Task to carry out —
Go through the data below. List every line that holds the word "this".

(Items listed in a dataset)

▼

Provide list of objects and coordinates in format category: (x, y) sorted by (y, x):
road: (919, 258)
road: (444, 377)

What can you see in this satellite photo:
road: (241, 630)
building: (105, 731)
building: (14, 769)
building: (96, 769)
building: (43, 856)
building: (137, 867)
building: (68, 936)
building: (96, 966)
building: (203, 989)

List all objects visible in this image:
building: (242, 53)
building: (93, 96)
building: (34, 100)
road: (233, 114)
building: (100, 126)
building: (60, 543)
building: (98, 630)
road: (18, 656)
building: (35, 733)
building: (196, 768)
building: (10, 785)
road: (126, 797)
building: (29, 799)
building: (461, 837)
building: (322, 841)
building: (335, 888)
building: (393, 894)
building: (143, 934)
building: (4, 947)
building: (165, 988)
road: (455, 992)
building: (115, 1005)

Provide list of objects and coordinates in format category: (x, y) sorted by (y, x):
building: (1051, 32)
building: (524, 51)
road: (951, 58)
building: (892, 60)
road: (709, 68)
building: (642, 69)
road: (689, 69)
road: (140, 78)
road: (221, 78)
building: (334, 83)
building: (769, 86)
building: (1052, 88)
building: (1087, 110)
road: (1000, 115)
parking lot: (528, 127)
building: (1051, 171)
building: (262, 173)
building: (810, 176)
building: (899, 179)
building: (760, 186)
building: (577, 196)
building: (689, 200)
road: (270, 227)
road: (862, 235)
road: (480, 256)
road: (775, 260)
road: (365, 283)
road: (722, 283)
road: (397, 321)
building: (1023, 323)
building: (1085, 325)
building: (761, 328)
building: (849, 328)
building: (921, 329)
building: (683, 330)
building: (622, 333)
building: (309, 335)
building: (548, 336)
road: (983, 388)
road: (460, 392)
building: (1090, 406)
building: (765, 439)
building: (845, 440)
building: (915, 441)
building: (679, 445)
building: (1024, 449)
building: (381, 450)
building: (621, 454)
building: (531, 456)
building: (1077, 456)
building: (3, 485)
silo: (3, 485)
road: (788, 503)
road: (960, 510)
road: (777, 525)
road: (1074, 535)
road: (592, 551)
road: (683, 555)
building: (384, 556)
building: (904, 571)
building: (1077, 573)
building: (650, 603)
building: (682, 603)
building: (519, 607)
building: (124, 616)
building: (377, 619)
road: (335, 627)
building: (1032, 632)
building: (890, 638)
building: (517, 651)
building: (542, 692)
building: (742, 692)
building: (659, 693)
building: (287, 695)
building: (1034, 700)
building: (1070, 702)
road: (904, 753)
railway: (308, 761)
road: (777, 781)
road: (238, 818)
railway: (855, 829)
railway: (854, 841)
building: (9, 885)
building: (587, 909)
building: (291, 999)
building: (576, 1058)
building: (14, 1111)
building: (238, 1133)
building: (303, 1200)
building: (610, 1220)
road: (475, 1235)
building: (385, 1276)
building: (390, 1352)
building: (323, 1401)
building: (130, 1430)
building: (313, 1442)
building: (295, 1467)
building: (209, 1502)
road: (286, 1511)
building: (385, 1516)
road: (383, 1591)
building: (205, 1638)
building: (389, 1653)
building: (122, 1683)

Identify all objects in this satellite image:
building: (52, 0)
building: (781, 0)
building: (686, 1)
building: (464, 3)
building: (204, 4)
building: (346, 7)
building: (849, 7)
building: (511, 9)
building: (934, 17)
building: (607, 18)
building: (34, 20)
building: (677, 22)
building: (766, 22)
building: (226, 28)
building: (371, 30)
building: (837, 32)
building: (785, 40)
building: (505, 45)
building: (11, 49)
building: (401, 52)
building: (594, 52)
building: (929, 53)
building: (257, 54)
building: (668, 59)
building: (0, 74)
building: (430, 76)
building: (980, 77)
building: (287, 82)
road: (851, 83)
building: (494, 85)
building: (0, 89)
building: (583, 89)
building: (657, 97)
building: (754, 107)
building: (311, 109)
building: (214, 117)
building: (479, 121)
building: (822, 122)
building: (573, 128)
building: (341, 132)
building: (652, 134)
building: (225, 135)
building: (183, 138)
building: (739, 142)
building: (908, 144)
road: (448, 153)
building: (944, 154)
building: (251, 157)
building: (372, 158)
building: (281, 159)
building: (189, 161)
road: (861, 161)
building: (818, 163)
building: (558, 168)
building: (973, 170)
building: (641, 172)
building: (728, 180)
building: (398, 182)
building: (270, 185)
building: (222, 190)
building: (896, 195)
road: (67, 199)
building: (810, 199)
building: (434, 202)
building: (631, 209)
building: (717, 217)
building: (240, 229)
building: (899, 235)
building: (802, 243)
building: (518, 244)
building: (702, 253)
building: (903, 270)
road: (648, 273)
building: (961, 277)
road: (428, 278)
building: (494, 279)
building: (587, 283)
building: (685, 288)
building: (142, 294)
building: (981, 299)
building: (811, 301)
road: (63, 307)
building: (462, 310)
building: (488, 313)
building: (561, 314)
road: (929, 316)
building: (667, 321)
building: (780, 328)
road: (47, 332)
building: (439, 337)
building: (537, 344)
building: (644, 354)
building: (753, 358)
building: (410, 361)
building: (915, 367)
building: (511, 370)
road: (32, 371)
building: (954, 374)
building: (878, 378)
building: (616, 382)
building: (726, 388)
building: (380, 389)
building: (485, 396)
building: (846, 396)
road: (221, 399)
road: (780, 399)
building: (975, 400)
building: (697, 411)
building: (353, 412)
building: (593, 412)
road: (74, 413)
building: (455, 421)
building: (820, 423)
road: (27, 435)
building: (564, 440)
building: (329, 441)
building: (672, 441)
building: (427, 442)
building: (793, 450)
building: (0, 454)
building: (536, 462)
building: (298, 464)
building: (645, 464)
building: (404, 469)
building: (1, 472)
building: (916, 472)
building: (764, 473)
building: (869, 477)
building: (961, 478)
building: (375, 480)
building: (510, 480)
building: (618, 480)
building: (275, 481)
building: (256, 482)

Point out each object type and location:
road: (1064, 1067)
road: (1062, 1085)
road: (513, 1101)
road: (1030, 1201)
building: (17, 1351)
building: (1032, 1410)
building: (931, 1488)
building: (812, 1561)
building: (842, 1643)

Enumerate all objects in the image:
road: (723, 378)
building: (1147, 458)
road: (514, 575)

▲

Written answer —
What can you see in this satellite photo:
List all objects visible in this image:
Identify all objects in this satellite image:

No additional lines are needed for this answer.